## TO DO
From the listing below, copy only the lines from the line that contains "camera: 120 degrees left, 0 degrees up" to the line that contains "(707, 230) = (618, 249): red", counting those two lines as part of the copy.

## AVAILABLE DATA
== Segment start ==
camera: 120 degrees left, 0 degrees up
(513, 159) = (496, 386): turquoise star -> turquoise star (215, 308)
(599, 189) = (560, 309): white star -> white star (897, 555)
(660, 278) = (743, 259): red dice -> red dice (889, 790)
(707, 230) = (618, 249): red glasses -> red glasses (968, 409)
== Segment end ==
== Segment start ==
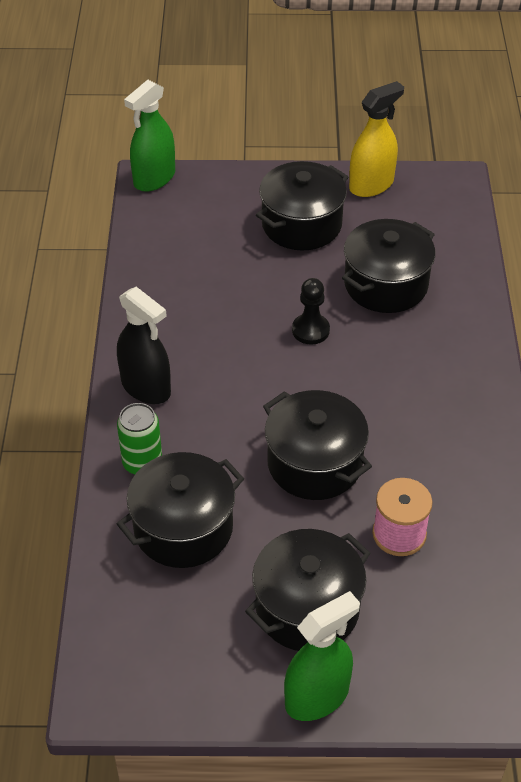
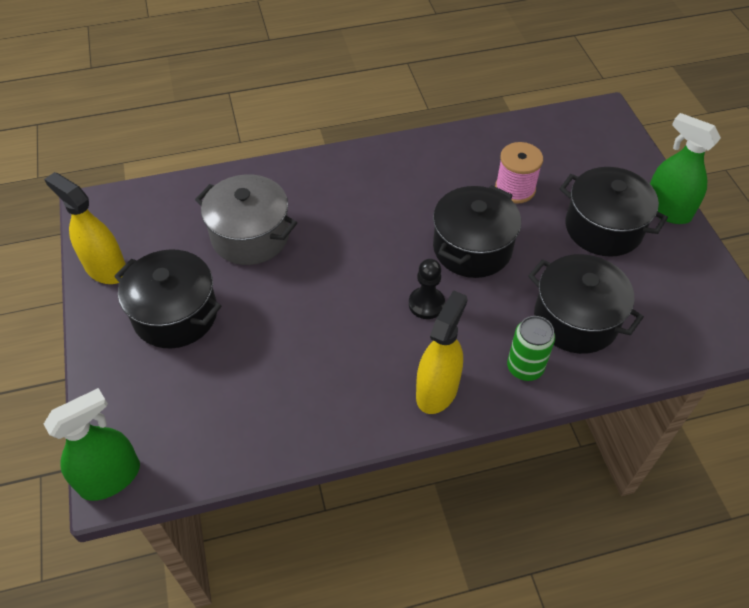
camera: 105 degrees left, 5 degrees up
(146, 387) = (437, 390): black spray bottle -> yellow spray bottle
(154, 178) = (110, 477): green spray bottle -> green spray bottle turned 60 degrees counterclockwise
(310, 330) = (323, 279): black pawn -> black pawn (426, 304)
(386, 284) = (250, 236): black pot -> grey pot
== Segment end ==
## EXERCISE SOLUTION
camera: 120 degrees left, 0 degrees up
(513, 159) = (496, 386): turquoise star -> turquoise star (215, 308)
(599, 189) = (560, 309): white star -> white star (897, 555)
(660, 278) = (743, 259): red dice -> red dice (889, 790)
(707, 230) = (618, 249): red glasses -> red glasses (968, 409)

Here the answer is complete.